• **TASK DESCRIPTION**
Look through the listing below and report the lines that have the word "none" in them.

• **RECORDS FOR THE TASK**
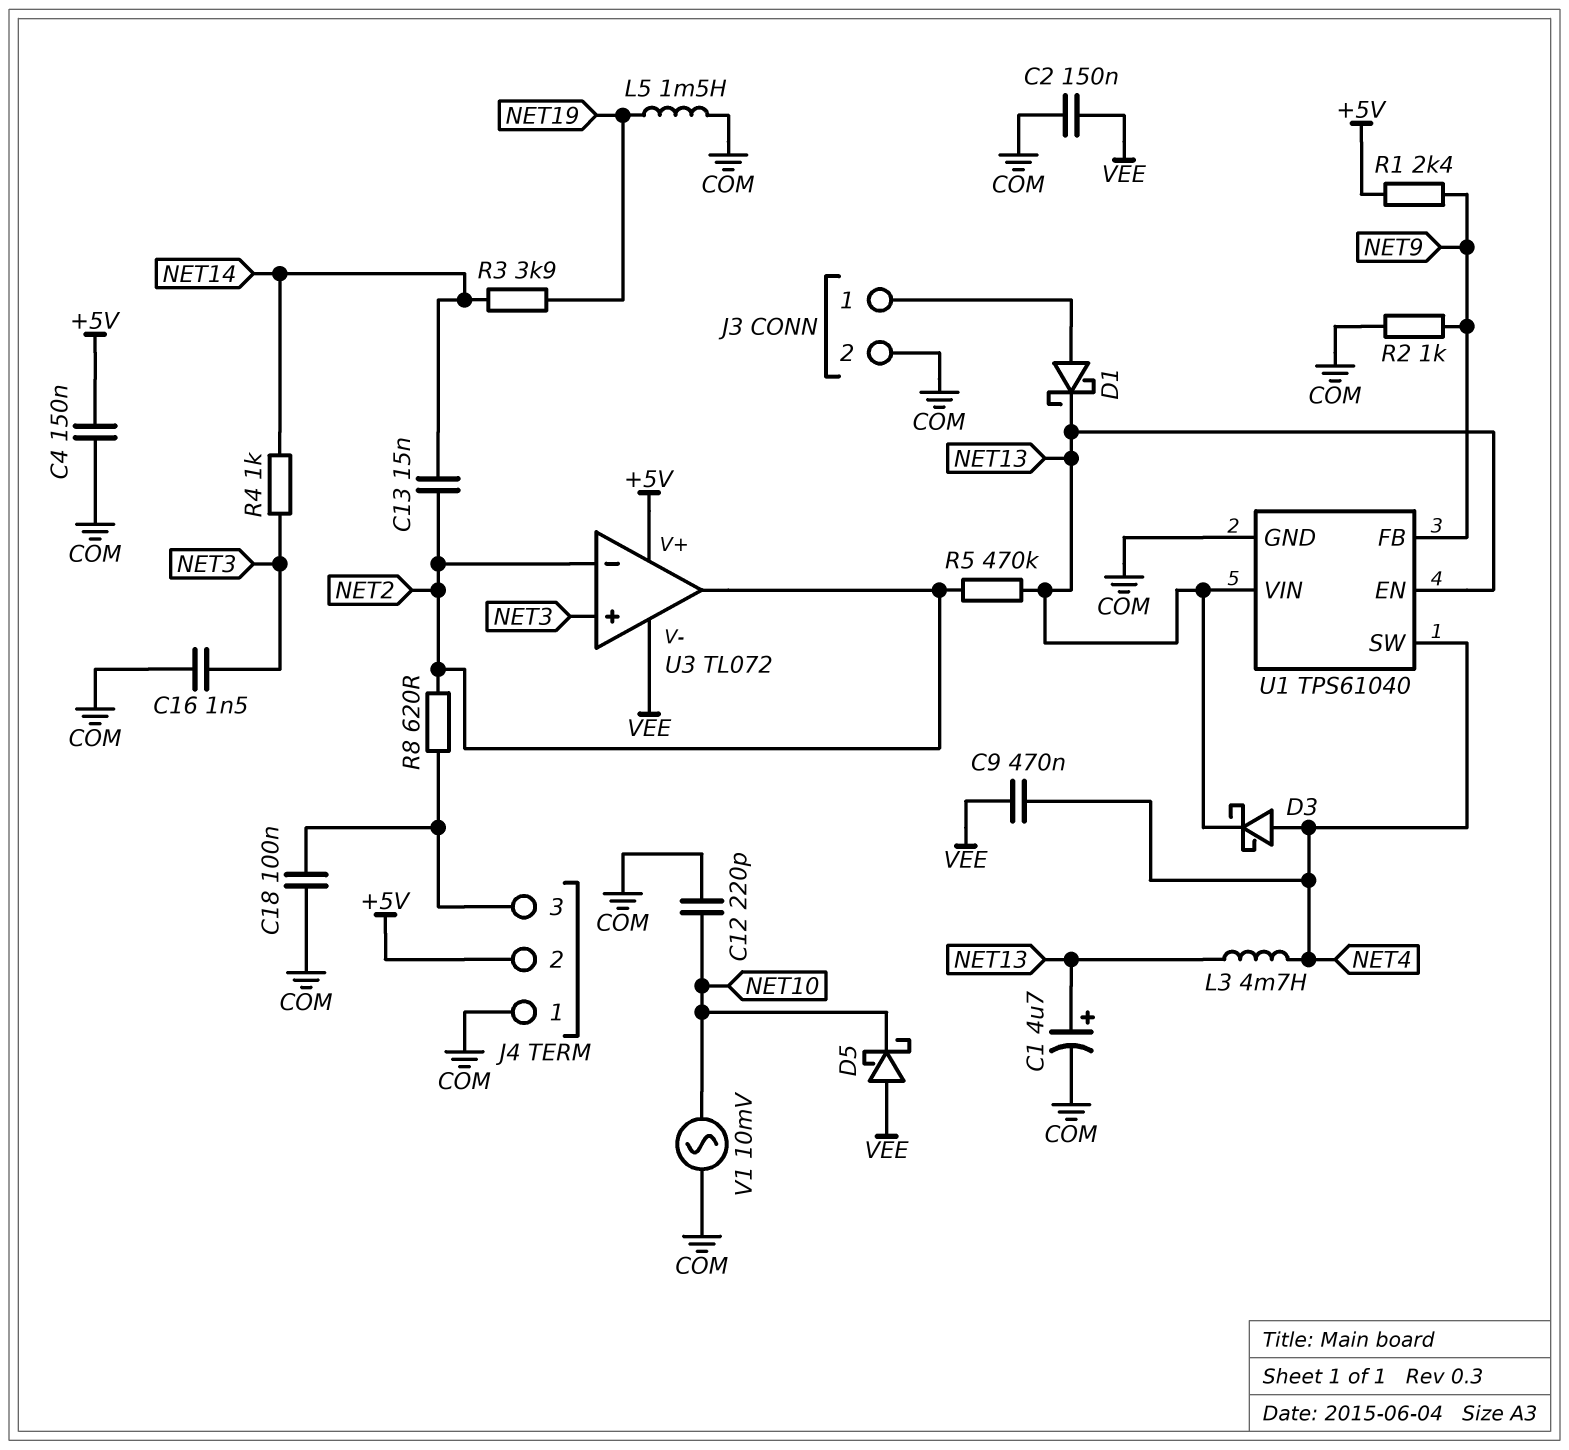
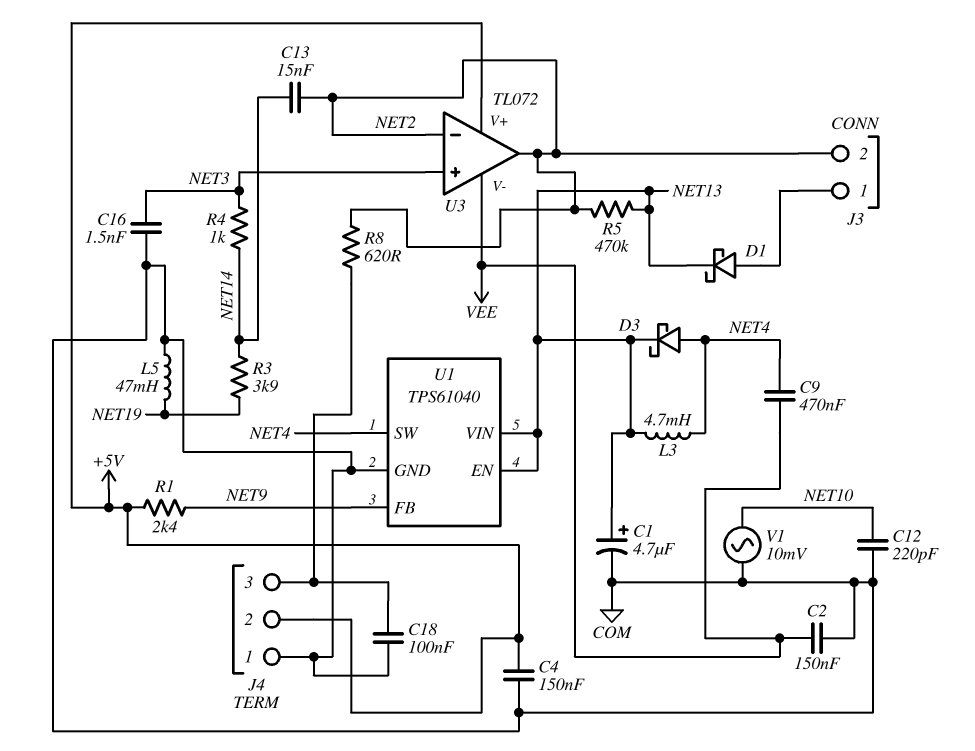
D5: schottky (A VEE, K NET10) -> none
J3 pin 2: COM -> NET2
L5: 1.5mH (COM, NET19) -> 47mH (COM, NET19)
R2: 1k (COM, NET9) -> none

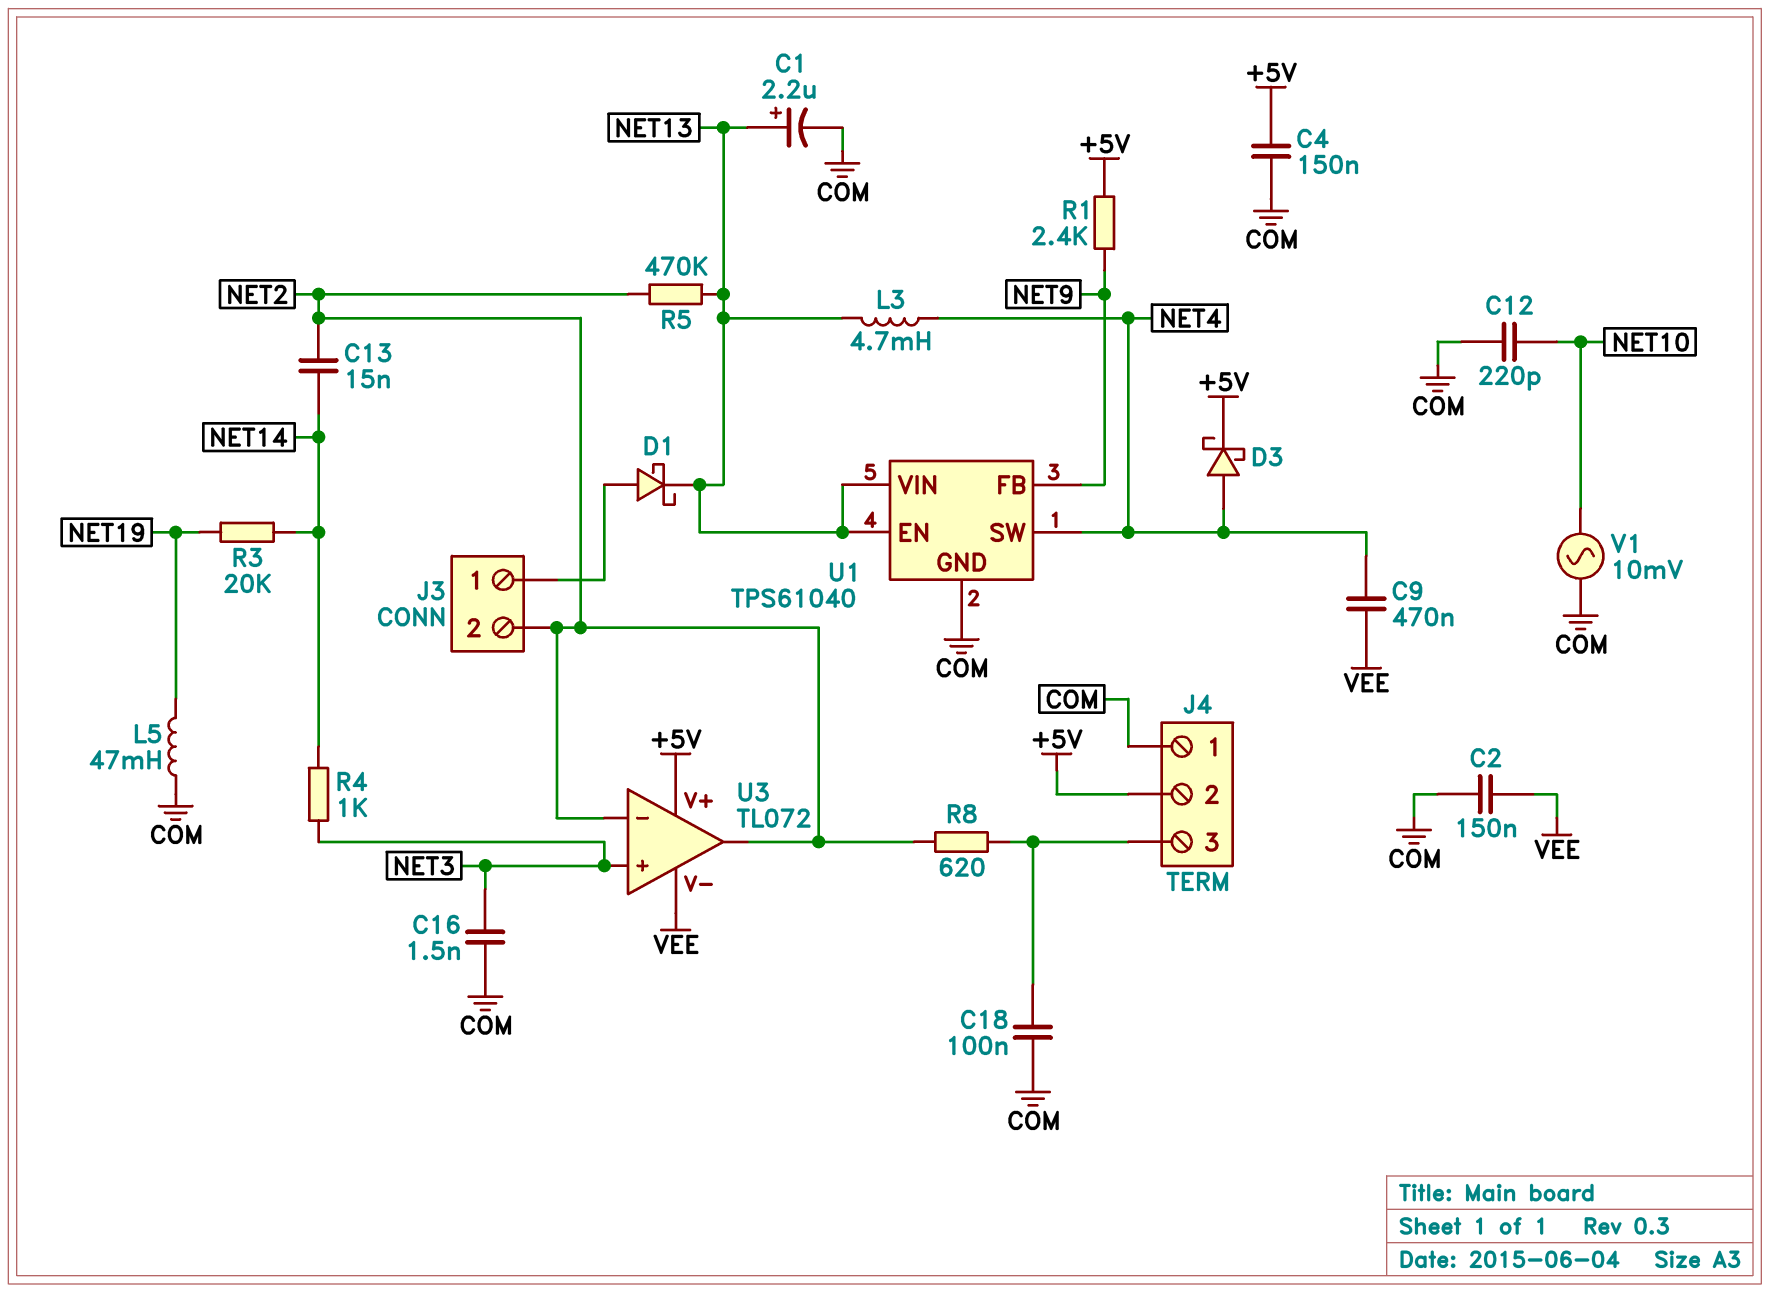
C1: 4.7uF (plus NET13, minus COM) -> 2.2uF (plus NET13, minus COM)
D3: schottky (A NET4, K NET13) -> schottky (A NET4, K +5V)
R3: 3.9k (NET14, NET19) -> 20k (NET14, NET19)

• **WRITTEN ANSWER**
D5: schottky (A VEE, K NET10) -> none
R2: 1k (COM, NET9) -> none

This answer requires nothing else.